- Information given -
****
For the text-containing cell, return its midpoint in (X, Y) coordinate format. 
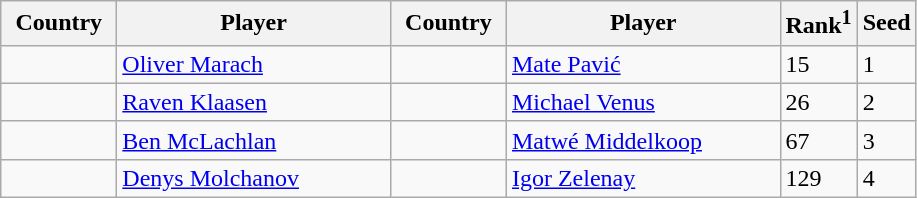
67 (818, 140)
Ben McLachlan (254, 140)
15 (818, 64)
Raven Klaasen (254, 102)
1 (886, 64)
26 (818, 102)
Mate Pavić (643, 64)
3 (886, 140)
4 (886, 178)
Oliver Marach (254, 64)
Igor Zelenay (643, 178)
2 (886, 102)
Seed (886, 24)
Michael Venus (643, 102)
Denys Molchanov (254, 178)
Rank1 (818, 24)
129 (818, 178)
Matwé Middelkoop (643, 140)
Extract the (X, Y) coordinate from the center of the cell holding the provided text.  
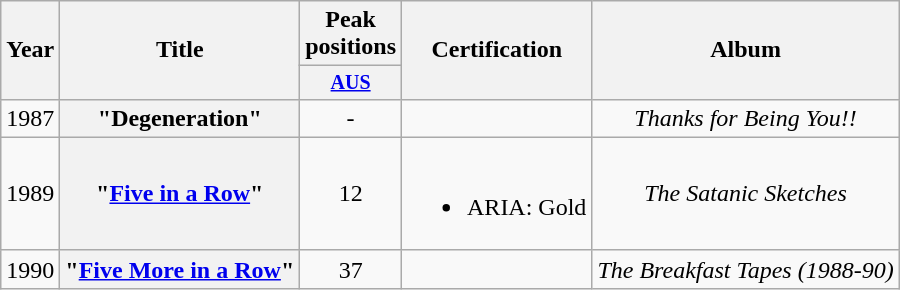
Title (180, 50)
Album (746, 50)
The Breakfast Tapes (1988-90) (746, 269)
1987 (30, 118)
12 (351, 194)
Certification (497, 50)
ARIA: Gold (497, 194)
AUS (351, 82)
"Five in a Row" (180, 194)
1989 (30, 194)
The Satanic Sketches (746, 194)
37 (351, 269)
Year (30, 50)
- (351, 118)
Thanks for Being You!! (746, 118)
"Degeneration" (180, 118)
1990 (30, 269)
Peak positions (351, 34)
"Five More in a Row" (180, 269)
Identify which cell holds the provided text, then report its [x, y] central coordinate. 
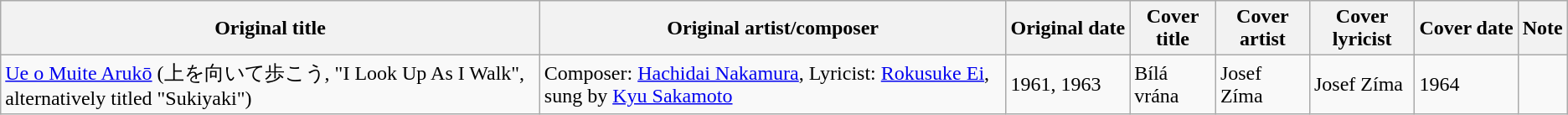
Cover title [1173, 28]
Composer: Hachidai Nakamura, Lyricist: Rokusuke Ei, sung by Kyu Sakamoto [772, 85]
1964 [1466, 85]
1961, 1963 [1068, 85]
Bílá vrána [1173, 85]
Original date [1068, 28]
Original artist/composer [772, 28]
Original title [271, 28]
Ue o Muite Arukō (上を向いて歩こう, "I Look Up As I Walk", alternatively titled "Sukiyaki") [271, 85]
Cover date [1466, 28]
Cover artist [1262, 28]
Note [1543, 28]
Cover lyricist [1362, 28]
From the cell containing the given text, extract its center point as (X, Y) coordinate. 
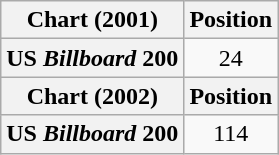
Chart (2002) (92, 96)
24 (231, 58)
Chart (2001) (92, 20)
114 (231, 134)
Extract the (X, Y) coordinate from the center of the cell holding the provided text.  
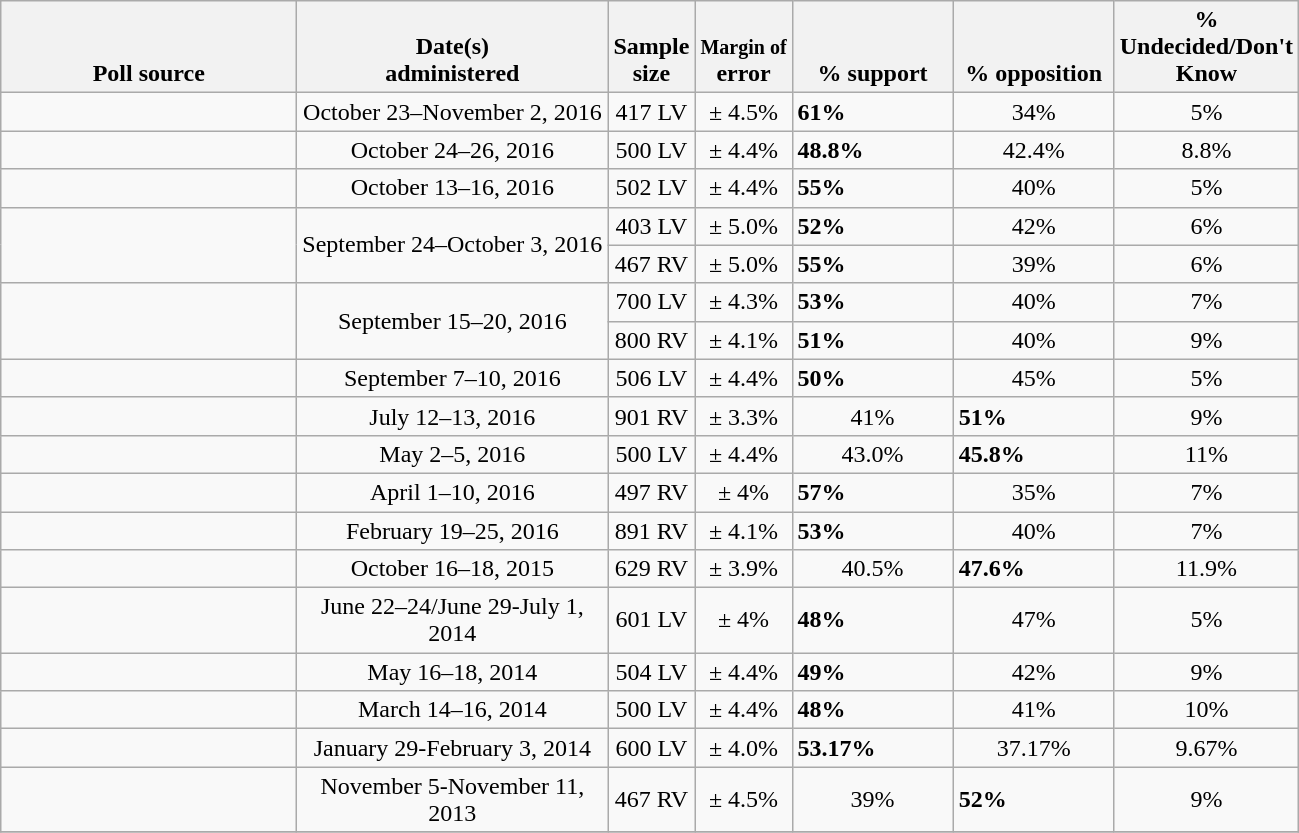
****
- Exercise goal -
Copy every line of the records from the one containing "Chart (2002) (92, 96)" down to the end of the records, and leave the pictures out of your copy.

- Right answer -
Chart (2002) (92, 96)
24 (231, 58)
Chart (2001) (92, 20)
114 (231, 134)
Extract the (X, Y) coordinate from the center of the cell holding the provided text.  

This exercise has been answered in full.